> **Requirement**:
Look through the entries. Copy each line that has the word "TEMP".

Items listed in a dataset
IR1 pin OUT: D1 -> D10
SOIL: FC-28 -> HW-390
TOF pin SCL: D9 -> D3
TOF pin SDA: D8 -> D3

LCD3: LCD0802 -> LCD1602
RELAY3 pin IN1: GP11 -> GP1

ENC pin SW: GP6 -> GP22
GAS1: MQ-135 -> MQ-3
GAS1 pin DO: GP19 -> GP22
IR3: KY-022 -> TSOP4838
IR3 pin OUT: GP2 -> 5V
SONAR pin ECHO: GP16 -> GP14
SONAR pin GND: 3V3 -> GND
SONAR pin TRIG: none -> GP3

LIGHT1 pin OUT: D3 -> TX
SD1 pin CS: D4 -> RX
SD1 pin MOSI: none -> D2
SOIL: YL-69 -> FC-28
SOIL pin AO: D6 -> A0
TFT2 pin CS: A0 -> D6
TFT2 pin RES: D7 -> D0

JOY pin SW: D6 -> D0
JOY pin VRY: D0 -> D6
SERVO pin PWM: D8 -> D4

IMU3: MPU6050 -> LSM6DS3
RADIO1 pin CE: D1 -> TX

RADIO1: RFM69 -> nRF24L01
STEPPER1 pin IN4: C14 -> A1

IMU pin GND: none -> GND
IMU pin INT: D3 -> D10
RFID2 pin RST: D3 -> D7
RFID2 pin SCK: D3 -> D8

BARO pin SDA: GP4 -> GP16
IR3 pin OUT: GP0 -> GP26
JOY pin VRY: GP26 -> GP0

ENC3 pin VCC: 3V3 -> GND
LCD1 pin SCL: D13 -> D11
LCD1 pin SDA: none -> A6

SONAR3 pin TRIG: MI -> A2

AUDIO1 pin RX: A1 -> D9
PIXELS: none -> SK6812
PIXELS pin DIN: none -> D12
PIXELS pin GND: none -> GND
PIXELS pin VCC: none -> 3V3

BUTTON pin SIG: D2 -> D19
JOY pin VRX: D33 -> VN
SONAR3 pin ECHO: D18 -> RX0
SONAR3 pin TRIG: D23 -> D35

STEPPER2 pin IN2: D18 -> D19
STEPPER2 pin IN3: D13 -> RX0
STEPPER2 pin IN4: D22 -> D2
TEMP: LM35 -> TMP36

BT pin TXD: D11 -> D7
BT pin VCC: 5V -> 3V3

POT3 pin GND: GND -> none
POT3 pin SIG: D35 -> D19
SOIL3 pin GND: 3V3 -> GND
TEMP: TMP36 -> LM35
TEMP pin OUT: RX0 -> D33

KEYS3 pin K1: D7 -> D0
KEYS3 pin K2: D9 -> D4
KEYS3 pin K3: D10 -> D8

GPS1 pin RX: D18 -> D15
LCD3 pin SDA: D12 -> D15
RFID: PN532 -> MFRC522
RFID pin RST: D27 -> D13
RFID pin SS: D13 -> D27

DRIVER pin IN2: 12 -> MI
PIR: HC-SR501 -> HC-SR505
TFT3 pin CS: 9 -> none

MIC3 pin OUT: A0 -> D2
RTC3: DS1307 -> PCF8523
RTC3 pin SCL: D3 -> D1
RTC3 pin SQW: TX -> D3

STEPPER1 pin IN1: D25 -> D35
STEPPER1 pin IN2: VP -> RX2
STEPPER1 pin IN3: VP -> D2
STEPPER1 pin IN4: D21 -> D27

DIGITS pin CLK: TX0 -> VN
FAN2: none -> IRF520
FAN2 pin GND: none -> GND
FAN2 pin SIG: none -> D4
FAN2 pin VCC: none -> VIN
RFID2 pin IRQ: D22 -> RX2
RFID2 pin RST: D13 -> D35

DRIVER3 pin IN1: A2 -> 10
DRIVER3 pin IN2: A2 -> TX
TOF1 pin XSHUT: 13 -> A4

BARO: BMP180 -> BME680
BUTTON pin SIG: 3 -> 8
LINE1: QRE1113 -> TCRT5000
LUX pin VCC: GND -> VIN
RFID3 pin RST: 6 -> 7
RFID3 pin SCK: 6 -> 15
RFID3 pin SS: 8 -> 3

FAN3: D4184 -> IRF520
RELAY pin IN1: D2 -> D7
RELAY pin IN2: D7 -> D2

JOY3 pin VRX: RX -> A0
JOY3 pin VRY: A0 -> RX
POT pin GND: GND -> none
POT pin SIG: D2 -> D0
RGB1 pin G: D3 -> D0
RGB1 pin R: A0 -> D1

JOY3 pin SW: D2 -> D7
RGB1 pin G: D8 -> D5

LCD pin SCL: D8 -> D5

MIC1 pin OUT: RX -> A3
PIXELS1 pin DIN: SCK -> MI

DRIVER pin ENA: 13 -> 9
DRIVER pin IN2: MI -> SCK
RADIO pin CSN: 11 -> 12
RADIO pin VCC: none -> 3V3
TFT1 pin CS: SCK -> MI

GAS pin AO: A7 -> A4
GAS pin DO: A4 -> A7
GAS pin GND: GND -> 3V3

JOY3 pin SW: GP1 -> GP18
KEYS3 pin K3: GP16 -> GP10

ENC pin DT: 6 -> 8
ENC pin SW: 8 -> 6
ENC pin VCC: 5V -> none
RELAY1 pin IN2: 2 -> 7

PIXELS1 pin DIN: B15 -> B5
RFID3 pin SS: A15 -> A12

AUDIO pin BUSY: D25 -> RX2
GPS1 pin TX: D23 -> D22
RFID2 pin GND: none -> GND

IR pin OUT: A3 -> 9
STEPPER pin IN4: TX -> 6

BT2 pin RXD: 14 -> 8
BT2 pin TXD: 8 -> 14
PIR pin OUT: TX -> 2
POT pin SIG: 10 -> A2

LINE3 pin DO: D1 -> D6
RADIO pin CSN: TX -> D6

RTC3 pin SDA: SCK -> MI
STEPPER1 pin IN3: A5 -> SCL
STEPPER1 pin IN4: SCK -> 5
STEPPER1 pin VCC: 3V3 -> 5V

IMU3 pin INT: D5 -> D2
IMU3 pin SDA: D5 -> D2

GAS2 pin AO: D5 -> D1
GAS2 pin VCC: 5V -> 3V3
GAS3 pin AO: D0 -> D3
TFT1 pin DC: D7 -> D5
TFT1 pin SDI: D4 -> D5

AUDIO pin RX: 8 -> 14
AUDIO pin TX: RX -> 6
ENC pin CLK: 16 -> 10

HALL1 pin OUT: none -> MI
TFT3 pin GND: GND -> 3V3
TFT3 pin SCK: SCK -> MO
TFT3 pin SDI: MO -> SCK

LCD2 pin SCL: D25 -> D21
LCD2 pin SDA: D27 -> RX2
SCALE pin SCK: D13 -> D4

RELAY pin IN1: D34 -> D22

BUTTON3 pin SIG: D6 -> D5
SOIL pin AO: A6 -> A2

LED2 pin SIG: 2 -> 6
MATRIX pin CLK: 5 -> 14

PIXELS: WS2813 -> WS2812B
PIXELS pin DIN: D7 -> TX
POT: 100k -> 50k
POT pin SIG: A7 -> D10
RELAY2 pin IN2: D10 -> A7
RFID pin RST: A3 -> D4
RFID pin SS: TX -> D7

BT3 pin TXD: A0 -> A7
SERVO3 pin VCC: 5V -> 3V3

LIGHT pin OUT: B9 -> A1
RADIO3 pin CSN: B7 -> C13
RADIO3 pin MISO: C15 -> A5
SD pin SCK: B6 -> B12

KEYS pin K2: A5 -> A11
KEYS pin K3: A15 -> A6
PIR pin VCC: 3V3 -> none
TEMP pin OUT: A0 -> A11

> **Result for this exercise**:
TEMP: LM35 -> TMP36
TEMP: TMP36 -> LM35
TEMP pin OUT: RX0 -> D33
TEMP pin OUT: A0 -> A11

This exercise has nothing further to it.